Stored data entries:
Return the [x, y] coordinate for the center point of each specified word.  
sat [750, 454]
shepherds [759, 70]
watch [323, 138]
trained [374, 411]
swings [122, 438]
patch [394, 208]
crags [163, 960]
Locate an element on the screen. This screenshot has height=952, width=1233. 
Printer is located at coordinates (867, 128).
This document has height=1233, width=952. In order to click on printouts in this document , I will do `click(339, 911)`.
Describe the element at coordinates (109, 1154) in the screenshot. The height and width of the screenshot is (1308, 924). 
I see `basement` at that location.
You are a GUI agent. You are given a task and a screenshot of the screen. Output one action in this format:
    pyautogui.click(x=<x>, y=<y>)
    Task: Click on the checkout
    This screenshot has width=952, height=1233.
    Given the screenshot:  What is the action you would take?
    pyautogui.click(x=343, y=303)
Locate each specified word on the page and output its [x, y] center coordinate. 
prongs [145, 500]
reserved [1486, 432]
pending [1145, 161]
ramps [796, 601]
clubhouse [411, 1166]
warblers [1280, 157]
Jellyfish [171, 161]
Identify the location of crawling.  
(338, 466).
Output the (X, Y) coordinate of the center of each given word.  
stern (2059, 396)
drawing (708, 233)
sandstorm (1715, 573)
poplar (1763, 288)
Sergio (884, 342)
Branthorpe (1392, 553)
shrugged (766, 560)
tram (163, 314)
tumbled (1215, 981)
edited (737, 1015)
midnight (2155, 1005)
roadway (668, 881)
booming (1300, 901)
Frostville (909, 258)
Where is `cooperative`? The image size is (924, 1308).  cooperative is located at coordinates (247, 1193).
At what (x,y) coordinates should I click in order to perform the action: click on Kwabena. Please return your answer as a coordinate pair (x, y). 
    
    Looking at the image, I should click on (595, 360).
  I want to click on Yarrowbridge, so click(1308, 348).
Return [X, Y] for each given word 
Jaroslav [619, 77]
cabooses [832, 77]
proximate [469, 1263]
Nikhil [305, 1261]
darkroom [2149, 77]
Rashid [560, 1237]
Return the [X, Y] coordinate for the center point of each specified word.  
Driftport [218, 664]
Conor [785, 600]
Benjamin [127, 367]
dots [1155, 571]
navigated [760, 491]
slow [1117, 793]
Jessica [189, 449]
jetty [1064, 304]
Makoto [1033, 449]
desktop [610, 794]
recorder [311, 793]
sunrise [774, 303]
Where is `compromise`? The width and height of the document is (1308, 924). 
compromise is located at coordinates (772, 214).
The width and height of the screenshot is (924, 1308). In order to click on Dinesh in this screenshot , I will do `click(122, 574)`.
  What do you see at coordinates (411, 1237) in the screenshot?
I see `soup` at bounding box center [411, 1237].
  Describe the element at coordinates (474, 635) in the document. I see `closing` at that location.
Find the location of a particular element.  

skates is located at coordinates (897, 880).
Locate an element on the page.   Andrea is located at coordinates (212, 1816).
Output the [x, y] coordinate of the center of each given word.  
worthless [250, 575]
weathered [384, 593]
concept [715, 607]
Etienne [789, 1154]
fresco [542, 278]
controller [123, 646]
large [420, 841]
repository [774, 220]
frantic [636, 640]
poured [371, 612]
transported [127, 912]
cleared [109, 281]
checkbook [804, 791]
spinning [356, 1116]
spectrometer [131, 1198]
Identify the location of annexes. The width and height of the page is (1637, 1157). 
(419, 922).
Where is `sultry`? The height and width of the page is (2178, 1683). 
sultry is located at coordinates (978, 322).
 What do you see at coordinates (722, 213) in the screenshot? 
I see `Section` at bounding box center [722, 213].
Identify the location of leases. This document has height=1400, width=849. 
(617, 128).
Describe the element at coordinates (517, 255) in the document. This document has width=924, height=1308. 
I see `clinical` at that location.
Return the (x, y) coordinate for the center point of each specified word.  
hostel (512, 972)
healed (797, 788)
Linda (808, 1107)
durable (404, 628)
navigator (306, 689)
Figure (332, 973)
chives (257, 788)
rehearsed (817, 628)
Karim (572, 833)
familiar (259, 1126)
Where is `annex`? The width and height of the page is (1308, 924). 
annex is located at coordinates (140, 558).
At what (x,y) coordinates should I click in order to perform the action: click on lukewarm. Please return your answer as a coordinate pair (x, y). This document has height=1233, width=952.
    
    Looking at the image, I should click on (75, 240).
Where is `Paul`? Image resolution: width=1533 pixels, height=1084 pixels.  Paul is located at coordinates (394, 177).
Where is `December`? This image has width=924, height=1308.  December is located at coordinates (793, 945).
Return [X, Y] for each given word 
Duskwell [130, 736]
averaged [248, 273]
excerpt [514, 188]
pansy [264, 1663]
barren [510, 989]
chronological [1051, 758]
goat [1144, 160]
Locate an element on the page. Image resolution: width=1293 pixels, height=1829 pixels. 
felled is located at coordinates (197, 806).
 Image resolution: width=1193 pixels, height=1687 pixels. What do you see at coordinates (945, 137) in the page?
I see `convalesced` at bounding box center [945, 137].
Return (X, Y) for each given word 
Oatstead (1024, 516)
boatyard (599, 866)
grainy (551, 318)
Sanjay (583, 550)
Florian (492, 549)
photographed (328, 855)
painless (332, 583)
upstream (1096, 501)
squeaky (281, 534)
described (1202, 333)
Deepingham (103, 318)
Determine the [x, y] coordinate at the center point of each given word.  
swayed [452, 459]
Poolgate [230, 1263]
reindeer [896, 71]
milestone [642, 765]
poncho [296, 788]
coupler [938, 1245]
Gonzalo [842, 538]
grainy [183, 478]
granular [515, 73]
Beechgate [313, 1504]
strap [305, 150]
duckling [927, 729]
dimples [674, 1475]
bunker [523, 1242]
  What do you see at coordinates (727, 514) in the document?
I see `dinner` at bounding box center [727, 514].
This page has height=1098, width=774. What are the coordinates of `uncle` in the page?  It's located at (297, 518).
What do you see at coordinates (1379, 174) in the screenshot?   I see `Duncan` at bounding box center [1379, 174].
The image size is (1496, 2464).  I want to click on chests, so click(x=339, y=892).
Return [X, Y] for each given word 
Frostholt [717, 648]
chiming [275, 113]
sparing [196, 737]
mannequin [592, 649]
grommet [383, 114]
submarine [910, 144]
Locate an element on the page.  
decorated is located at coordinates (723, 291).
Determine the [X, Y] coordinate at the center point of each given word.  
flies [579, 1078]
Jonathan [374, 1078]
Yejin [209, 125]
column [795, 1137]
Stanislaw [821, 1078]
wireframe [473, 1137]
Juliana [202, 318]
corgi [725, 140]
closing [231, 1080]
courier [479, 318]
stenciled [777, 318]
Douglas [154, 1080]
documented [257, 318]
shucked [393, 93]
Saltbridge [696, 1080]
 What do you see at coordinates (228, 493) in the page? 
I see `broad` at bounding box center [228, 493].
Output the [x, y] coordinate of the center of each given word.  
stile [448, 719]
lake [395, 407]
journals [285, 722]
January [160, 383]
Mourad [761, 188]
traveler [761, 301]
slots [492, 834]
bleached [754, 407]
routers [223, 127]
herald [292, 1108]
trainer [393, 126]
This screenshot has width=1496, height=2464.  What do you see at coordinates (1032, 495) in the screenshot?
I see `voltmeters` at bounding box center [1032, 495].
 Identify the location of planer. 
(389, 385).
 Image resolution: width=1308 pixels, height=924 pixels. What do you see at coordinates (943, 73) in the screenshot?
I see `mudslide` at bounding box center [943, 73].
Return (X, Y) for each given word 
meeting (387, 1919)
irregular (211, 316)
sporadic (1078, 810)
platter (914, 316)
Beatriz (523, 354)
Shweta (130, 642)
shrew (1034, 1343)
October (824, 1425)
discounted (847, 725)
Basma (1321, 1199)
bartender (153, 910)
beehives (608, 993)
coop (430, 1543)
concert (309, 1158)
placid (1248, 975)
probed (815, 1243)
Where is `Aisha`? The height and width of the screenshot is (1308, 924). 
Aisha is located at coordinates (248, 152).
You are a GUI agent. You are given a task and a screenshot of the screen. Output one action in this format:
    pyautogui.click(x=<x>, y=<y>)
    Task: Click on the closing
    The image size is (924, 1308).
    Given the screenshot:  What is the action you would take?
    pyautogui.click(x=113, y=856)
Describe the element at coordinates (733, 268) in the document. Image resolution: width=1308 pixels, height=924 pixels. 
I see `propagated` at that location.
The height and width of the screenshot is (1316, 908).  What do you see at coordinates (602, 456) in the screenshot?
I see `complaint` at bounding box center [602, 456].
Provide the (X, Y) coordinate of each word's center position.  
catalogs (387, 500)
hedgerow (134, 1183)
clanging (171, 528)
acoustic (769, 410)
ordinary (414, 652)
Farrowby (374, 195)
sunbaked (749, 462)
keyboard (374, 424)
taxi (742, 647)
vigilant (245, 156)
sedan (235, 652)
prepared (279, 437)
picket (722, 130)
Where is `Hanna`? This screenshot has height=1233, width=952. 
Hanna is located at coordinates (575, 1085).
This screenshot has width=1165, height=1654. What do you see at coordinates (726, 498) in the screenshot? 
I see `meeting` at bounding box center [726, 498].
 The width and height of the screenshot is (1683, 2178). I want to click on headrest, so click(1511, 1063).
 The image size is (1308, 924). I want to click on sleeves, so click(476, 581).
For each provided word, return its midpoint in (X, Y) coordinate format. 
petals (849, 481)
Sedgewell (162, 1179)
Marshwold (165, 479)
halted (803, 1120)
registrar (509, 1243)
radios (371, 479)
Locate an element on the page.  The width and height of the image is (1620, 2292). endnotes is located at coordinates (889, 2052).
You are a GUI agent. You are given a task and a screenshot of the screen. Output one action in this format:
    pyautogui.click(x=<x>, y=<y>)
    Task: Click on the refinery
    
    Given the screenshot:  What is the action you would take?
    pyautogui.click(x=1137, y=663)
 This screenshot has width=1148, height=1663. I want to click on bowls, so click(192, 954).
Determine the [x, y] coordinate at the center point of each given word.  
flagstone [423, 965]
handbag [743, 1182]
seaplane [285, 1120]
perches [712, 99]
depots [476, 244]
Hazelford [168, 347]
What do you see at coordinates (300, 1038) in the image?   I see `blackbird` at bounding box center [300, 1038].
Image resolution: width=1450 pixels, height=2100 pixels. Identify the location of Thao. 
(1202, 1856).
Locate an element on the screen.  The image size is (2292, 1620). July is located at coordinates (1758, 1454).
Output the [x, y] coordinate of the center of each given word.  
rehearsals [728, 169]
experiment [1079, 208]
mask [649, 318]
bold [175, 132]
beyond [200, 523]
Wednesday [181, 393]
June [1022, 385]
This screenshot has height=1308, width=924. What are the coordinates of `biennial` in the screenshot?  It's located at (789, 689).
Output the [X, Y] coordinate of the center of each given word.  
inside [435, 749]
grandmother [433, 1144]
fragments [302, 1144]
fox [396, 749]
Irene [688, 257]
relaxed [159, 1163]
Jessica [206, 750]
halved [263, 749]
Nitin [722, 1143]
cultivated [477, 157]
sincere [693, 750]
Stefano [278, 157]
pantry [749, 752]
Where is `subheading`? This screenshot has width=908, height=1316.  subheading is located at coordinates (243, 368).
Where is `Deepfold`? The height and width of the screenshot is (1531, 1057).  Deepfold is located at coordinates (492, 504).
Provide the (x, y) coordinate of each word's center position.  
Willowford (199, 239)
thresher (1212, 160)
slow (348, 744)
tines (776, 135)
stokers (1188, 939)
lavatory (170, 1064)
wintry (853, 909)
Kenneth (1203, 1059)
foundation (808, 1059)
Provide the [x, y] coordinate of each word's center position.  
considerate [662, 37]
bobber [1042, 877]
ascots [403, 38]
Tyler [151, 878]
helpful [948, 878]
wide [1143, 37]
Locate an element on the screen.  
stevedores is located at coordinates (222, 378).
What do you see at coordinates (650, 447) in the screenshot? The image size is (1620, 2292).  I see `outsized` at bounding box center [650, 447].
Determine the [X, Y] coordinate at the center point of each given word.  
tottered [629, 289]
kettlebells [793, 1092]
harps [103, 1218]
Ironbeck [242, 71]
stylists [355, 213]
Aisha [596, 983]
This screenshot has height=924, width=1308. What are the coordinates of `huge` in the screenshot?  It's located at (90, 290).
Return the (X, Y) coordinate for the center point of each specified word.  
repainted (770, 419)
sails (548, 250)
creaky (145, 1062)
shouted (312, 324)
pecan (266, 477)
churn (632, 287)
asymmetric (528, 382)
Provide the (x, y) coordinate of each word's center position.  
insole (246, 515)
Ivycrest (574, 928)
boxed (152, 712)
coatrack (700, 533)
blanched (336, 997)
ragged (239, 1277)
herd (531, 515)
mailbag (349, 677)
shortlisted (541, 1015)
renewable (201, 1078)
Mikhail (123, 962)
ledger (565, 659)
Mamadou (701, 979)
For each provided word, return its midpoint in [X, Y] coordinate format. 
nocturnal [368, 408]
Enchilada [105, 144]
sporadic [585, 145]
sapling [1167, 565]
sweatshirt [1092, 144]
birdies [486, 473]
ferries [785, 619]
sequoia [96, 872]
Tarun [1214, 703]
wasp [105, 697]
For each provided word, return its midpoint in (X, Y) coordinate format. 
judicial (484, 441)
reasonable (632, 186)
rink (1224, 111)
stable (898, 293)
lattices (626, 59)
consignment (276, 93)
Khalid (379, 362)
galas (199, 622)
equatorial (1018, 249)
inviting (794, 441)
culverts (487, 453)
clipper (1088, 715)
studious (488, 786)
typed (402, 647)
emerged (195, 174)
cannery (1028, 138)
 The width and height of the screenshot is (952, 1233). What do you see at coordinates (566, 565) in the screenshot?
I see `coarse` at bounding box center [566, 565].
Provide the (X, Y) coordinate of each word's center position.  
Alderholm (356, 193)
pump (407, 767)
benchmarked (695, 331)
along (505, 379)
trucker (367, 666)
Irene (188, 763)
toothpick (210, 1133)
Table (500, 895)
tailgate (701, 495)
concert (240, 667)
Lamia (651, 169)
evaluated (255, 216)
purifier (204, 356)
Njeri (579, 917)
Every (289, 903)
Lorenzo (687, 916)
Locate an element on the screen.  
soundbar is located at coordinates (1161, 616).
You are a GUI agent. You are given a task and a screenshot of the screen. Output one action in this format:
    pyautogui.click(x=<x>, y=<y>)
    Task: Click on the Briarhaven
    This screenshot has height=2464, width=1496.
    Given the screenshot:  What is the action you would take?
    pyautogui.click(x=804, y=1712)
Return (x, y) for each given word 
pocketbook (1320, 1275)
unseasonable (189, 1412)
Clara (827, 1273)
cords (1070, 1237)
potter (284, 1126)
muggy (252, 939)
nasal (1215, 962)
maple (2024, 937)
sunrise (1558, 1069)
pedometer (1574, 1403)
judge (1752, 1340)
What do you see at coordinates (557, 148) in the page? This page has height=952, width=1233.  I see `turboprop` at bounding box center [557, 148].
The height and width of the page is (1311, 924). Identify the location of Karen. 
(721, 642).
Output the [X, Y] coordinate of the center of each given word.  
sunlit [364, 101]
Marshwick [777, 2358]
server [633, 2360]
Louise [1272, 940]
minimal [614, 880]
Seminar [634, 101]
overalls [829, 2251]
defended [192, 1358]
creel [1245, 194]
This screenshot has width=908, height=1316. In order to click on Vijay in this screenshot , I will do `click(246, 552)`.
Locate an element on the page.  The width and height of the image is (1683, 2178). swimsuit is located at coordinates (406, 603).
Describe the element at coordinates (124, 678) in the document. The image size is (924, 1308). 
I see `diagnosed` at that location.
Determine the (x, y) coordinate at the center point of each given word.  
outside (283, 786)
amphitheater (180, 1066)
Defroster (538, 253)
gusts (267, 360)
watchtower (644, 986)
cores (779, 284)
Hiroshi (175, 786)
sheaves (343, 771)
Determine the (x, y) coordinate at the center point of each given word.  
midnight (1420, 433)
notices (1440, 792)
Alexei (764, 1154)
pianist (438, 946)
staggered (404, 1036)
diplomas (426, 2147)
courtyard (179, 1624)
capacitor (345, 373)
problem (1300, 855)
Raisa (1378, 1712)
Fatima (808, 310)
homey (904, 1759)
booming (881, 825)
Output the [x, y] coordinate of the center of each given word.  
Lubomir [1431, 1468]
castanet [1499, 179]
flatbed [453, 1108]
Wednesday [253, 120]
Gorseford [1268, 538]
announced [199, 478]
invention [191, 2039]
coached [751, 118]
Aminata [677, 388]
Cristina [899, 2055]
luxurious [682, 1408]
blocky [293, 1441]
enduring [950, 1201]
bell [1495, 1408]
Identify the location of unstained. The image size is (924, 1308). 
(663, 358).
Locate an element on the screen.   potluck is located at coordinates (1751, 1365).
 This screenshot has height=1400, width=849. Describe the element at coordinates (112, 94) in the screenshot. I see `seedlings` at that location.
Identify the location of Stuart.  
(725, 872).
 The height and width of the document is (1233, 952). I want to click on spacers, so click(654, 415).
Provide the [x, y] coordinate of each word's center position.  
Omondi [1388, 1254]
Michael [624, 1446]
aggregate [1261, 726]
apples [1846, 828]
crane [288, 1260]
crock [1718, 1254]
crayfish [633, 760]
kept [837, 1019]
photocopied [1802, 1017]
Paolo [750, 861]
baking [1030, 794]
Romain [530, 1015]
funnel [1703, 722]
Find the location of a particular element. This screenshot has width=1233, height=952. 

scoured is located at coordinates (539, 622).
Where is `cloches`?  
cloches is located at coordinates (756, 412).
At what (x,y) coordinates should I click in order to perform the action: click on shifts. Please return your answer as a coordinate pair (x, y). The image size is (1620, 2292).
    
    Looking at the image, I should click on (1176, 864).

To be done - Reproduce the rows verbatim, starting at the line containing "screenshot has height=1233, width=952." and ending at the line containing "coordinates (889, 2052).", with both of those lines included.

Task answer -
Where is `Hanna`? This screenshot has height=1233, width=952. 
Hanna is located at coordinates (575, 1085).
This screenshot has width=1165, height=1654. What do you see at coordinates (726, 498) in the screenshot? 
I see `meeting` at bounding box center [726, 498].
 The width and height of the screenshot is (1683, 2178). I want to click on headrest, so click(1511, 1063).
 The image size is (1308, 924). I want to click on sleeves, so click(476, 581).
For each provided word, return its midpoint in (X, Y) coordinate format. 
petals (849, 481)
Sedgewell (162, 1179)
Marshwold (165, 479)
halted (803, 1120)
registrar (509, 1243)
radios (371, 479)
Locate an element on the page.  The width and height of the image is (1620, 2292). endnotes is located at coordinates (889, 2052).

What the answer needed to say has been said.